Gespeicherte Daten:
■ ■ ■ ■ ■

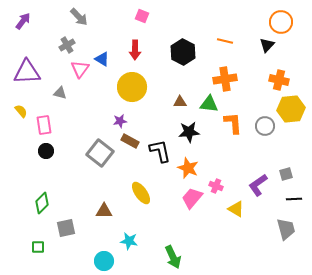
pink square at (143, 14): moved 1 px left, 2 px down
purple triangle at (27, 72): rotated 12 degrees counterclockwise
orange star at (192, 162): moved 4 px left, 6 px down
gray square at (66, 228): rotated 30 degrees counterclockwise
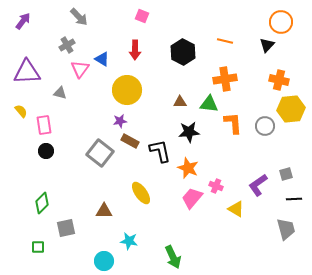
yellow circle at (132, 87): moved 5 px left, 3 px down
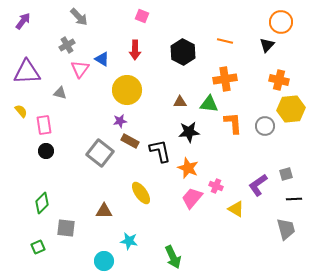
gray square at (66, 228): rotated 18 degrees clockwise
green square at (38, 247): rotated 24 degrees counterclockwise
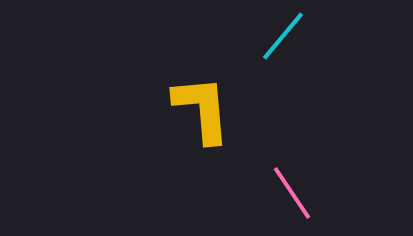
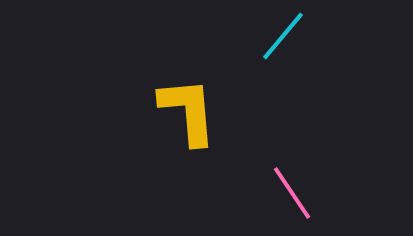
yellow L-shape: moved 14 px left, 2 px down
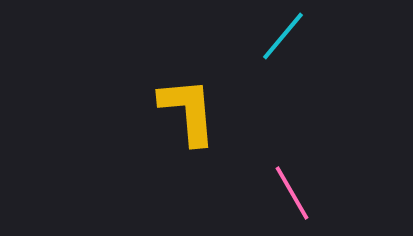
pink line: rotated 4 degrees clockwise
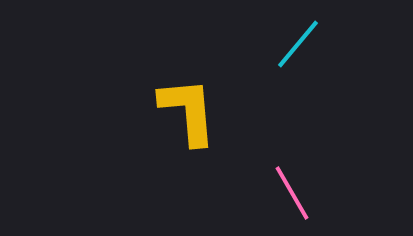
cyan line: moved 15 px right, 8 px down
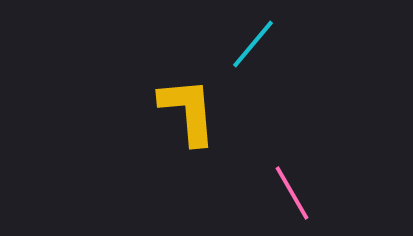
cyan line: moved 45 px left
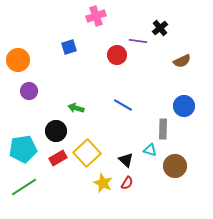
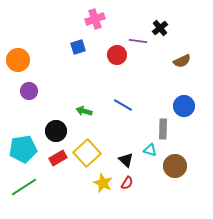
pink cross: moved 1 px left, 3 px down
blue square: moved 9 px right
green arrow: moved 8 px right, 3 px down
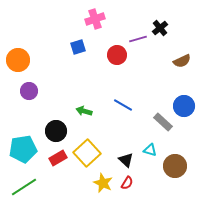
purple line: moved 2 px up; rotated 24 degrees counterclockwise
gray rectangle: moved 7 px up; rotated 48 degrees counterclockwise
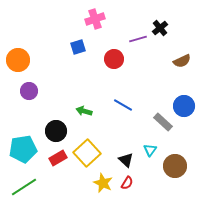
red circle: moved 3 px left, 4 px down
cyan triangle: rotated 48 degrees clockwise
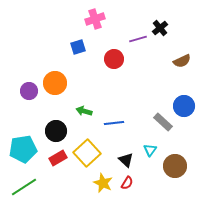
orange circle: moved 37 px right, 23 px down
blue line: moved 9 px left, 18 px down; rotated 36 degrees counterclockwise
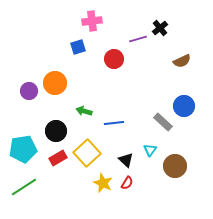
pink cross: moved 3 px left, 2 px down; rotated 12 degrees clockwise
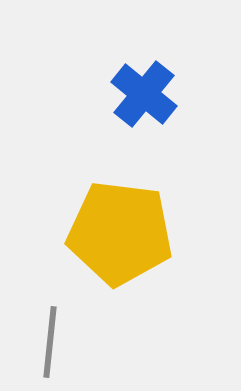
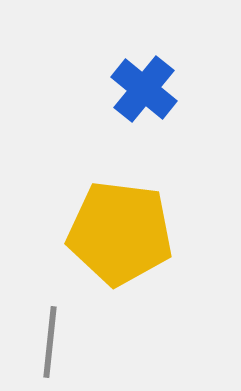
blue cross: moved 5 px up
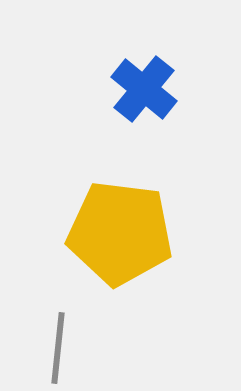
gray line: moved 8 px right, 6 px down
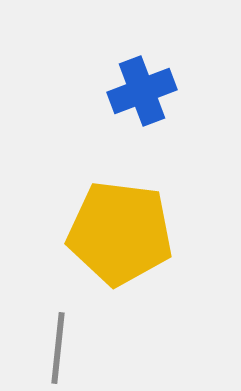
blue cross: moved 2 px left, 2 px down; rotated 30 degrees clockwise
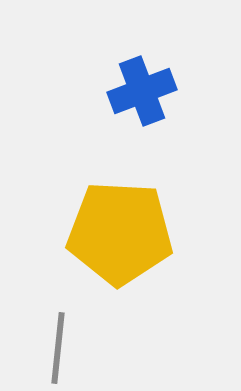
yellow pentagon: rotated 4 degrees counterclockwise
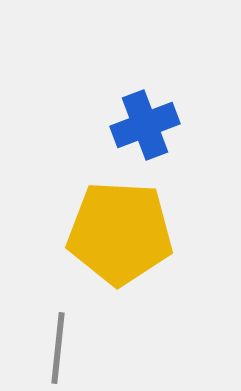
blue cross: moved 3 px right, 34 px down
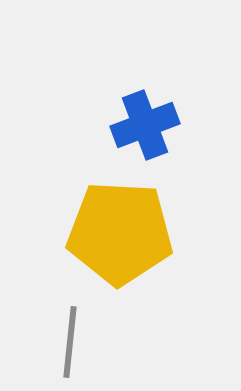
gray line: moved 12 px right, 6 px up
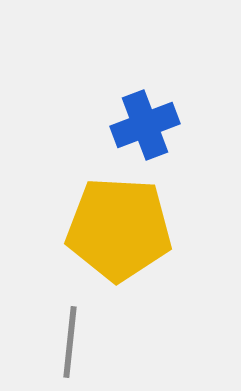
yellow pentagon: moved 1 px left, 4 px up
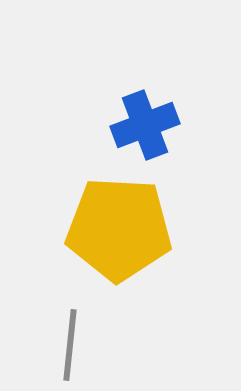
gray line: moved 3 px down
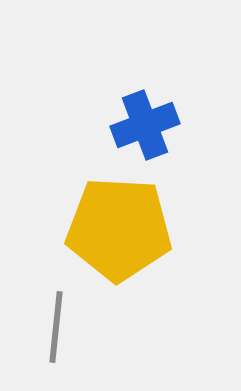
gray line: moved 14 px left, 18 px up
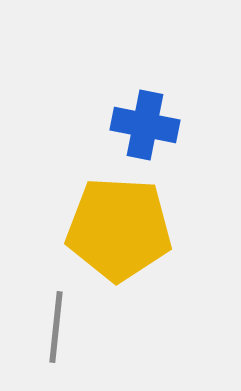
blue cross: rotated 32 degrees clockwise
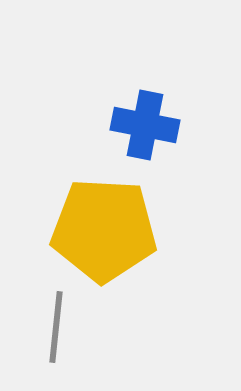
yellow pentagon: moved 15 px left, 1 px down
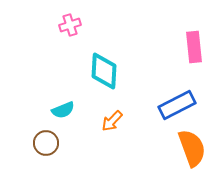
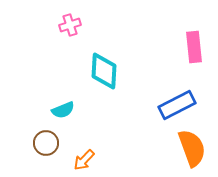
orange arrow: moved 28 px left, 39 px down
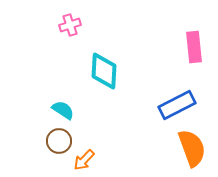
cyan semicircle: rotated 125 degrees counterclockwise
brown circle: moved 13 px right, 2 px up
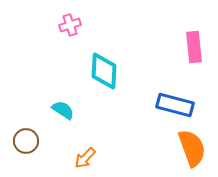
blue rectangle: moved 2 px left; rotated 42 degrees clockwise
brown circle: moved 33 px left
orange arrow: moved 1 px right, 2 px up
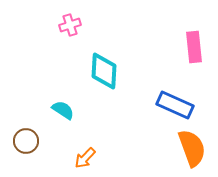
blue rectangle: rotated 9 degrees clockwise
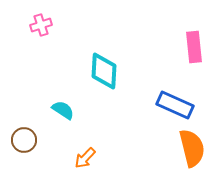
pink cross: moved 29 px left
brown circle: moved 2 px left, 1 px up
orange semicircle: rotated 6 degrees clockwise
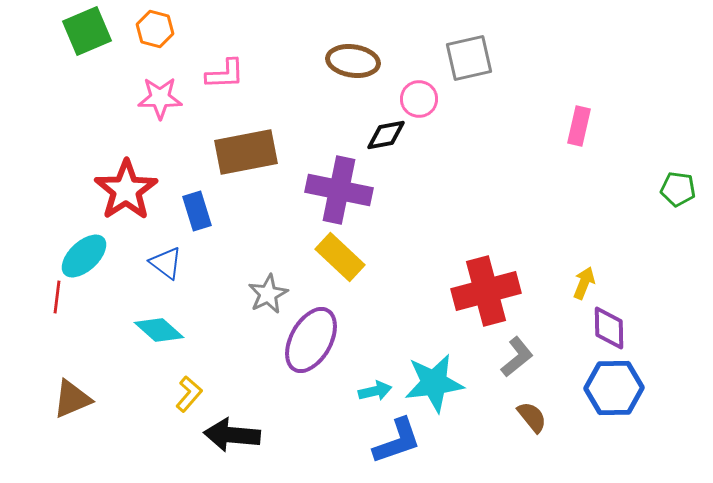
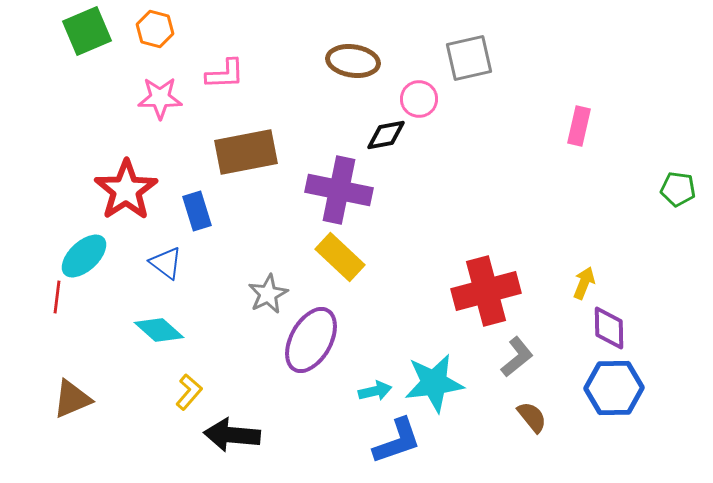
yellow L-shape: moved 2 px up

■ ■ ■ ■ ■

## Zu bearbeiten
Geben Sie sämtliche Zeilen der gespeicherten Daten wortgetreu wieder und lassen Sie dabei nur die Bildzeilen weg.

## Gelöste Aufgabe
pink square at (143, 14): moved 1 px left, 2 px down
purple triangle at (27, 72): rotated 12 degrees counterclockwise
orange star at (192, 162): moved 4 px left, 6 px down
gray square at (66, 228): rotated 30 degrees counterclockwise
yellow circle at (132, 87): moved 5 px left, 3 px down
gray square at (66, 228): rotated 18 degrees clockwise
green square at (38, 247): rotated 24 degrees counterclockwise
yellow L-shape: moved 14 px left, 2 px down
pink line: rotated 4 degrees clockwise
cyan line: moved 15 px right, 8 px down
cyan line: moved 45 px left
pink cross: moved 1 px left, 3 px down
blue square: moved 9 px right
green arrow: moved 8 px right, 3 px down
purple line: moved 2 px up; rotated 24 degrees counterclockwise
gray rectangle: moved 7 px up; rotated 48 degrees counterclockwise
red circle: moved 3 px left, 4 px down
cyan triangle: rotated 48 degrees clockwise
orange circle: moved 37 px right, 23 px down
blue line: moved 9 px left, 18 px down; rotated 36 degrees counterclockwise
pink cross: moved 3 px left, 2 px down; rotated 12 degrees clockwise
blue cross: moved 5 px up
gray line: moved 8 px right, 6 px down
blue cross: moved 2 px left, 2 px down; rotated 30 degrees clockwise
yellow pentagon: rotated 4 degrees counterclockwise
blue cross: moved 3 px right, 34 px down
gray line: moved 12 px right, 6 px up
yellow pentagon: moved 1 px left, 4 px up
gray line: moved 3 px down
gray line: moved 14 px left, 18 px up
blue cross: rotated 32 degrees clockwise
yellow pentagon: moved 15 px left, 1 px down
orange arrow: moved 28 px left, 39 px down
cyan semicircle: rotated 125 degrees counterclockwise
brown circle: moved 13 px right, 2 px up
blue rectangle: moved 2 px left; rotated 42 degrees clockwise
brown circle: moved 33 px left
orange arrow: moved 1 px right, 2 px up
blue rectangle: rotated 9 degrees clockwise
pink cross: moved 29 px left
brown circle: moved 2 px left, 1 px up
orange semicircle: rotated 6 degrees clockwise
yellow L-shape: moved 2 px up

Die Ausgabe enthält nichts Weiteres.